PROBLEM TO SOLVE — Would you repeat exactly the part of the listing below that runs from the line containing "pos1: [336, 130, 410, 169]" down to the line containing "pos2: [554, 411, 649, 477]", inclusive, and nothing else?

RECORDS FOR THE EXERCISE section start

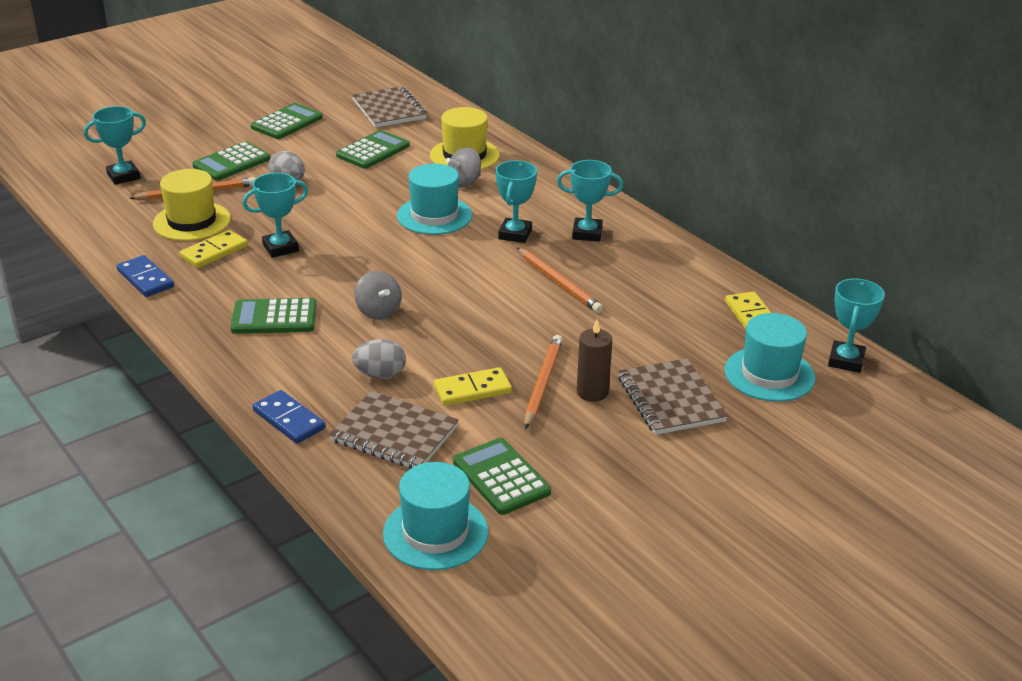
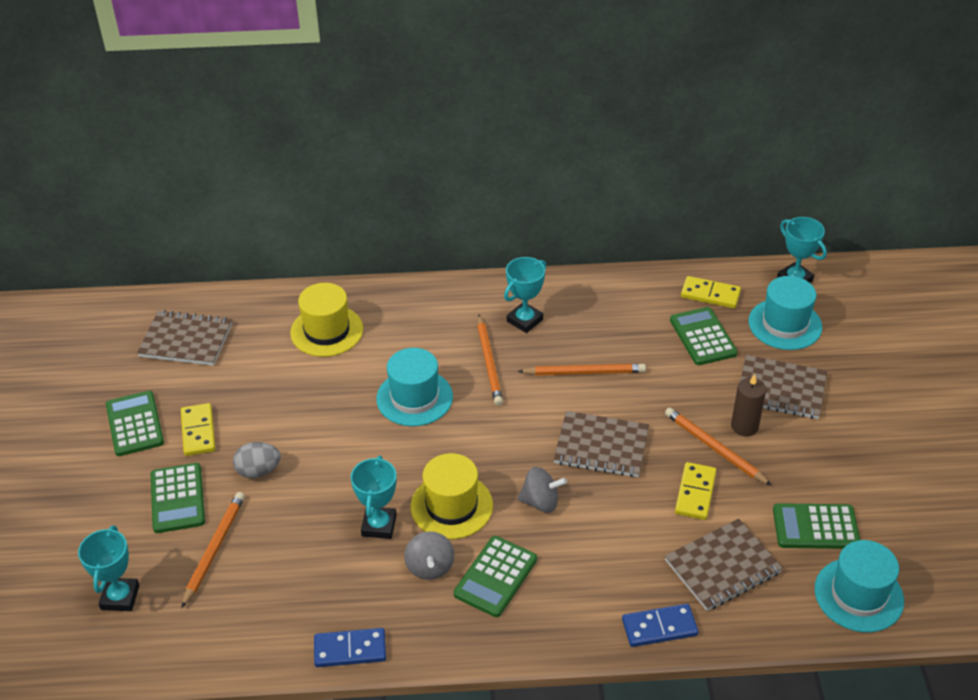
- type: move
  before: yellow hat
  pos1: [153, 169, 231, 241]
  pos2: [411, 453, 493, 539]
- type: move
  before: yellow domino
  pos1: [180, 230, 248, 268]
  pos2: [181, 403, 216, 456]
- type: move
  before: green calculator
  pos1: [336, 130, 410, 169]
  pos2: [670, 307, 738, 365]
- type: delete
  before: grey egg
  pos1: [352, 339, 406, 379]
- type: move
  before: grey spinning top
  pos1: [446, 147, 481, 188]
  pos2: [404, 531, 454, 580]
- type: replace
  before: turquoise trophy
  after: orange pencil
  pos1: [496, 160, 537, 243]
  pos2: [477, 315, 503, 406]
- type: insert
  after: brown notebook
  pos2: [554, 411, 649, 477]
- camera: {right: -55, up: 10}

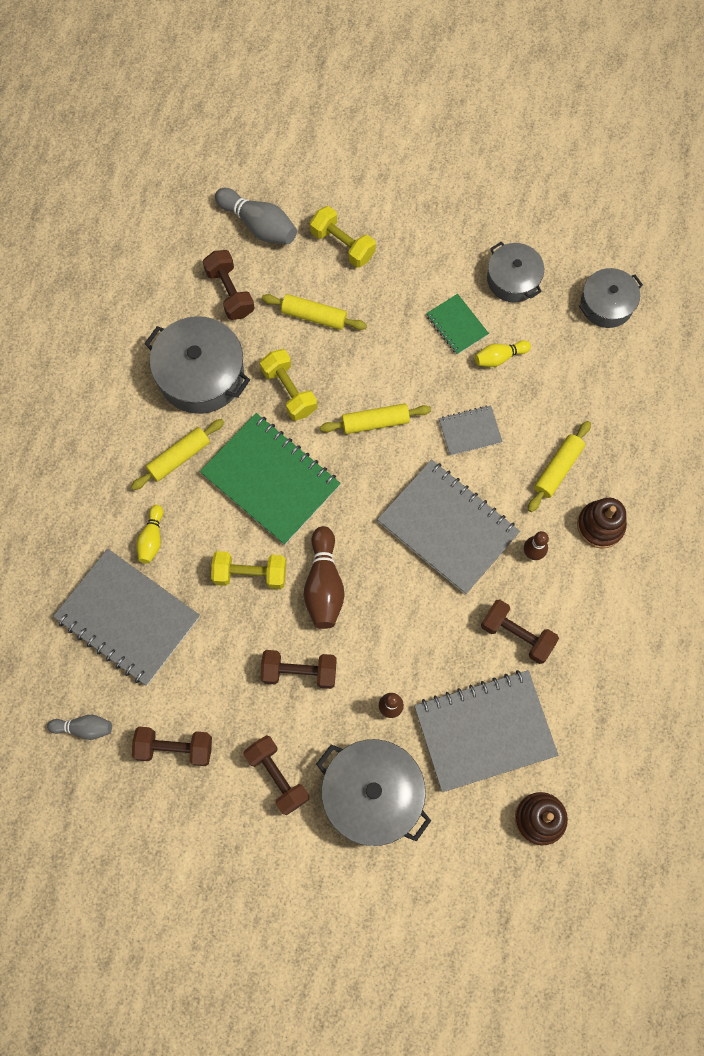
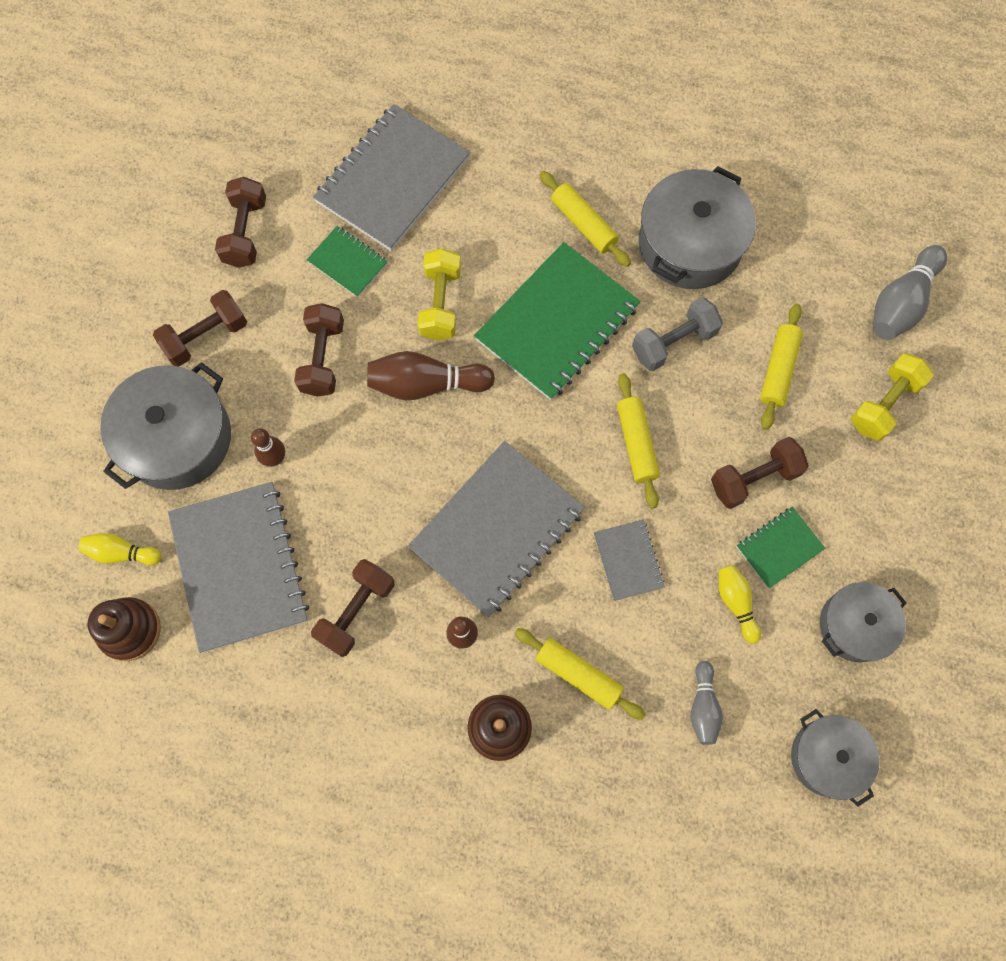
- type: move
  before: grey bowling pin
  pos1: [47, 715, 112, 740]
  pos2: [690, 661, 723, 745]
- type: move
  before: yellow bowling pin
  pos1: [136, 505, 163, 564]
  pos2: [79, 533, 161, 565]
- type: move
  before: brown dumbbell
  pos1: [203, 250, 254, 320]
  pos2: [711, 437, 809, 509]
- type: recolor
  before: yellow dumbbell
  after: grey dumbbell
  pos1: [260, 349, 317, 421]
  pos2: [632, 297, 723, 371]
- type: insert
  after: green notebook
  pos2: [306, 226, 388, 297]
- camera: {right: 90, up: 0}

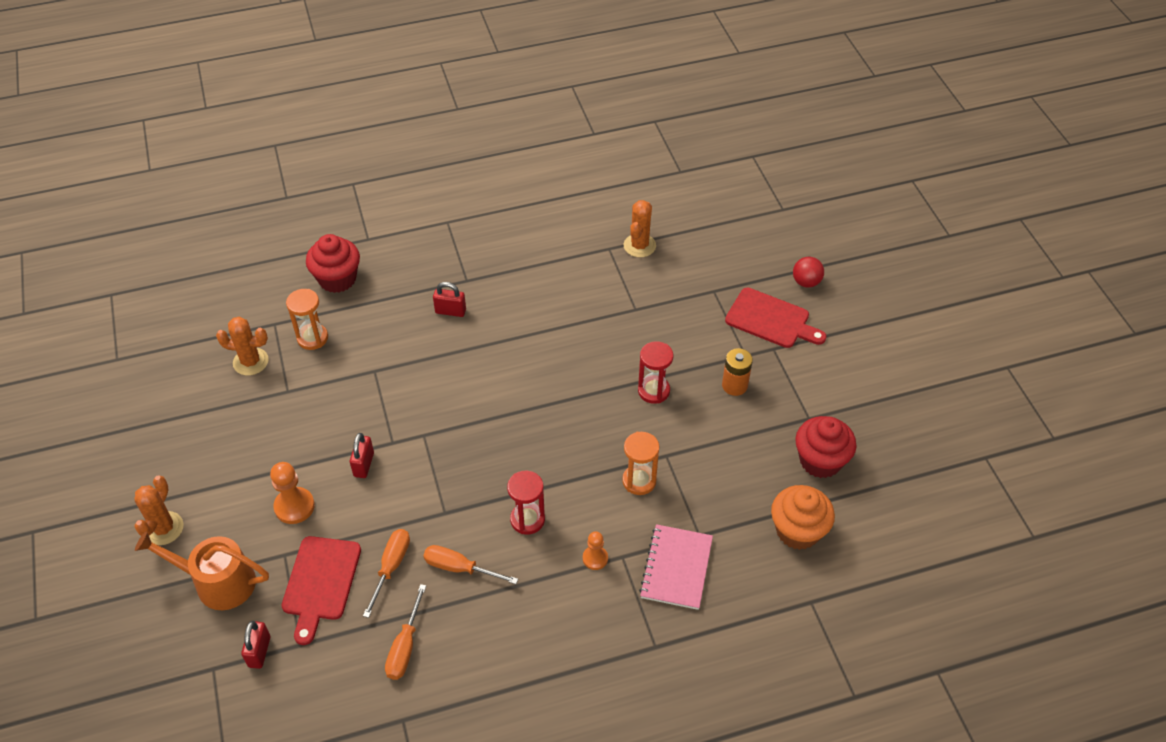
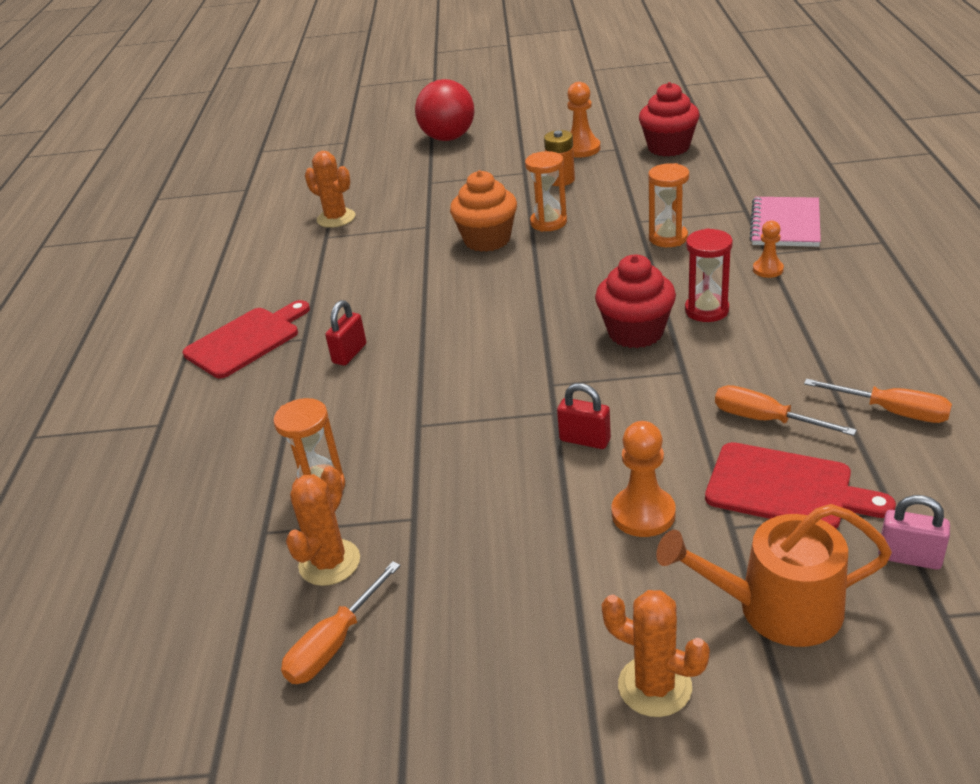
- type: rotate
  before: orange watering can
  pos1: [135, 531, 269, 610]
  pos2: [656, 504, 892, 647]
  turn: 60
- type: recolor
  before: red padlock
  after: pink padlock
  pos1: [241, 621, 270, 669]
  pos2: [878, 495, 950, 570]
- type: move
  before: red cupcake
  pos1: [306, 234, 360, 293]
  pos2: [595, 255, 676, 348]
- type: move
  before: orange screwdriver
  pos1: [423, 545, 518, 584]
  pos2: [281, 561, 401, 684]
- type: recolor
  before: red hourglass
  after: orange hourglass
  pos1: [638, 341, 673, 404]
  pos2: [525, 151, 567, 232]
- type: rotate
  before: pink notebook
  pos1: [639, 524, 713, 610]
  pos2: [750, 197, 821, 247]
  turn: 75
- type: move
  before: red cutting board
  pos1: [725, 288, 827, 348]
  pos2: [183, 300, 310, 378]
- type: move
  before: orange cupcake
  pos1: [771, 485, 835, 550]
  pos2: [450, 170, 517, 252]
- type: resize
  before: red ball
  pos1: [793, 257, 824, 288]
  pos2: [415, 79, 475, 141]
  scale: 1.84
- type: insert
  after: orange pawn
  pos2: [567, 82, 601, 158]
- camera: {right: -70, up: -15}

RECORDS FOR THE EXERCISE section end

EXERCISE OUTPUT —
  pos1: [336, 130, 410, 169]
  pos2: [670, 307, 738, 365]
- type: delete
  before: grey egg
  pos1: [352, 339, 406, 379]
- type: move
  before: grey spinning top
  pos1: [446, 147, 481, 188]
  pos2: [404, 531, 454, 580]
- type: replace
  before: turquoise trophy
  after: orange pencil
  pos1: [496, 160, 537, 243]
  pos2: [477, 315, 503, 406]
- type: insert
  after: brown notebook
  pos2: [554, 411, 649, 477]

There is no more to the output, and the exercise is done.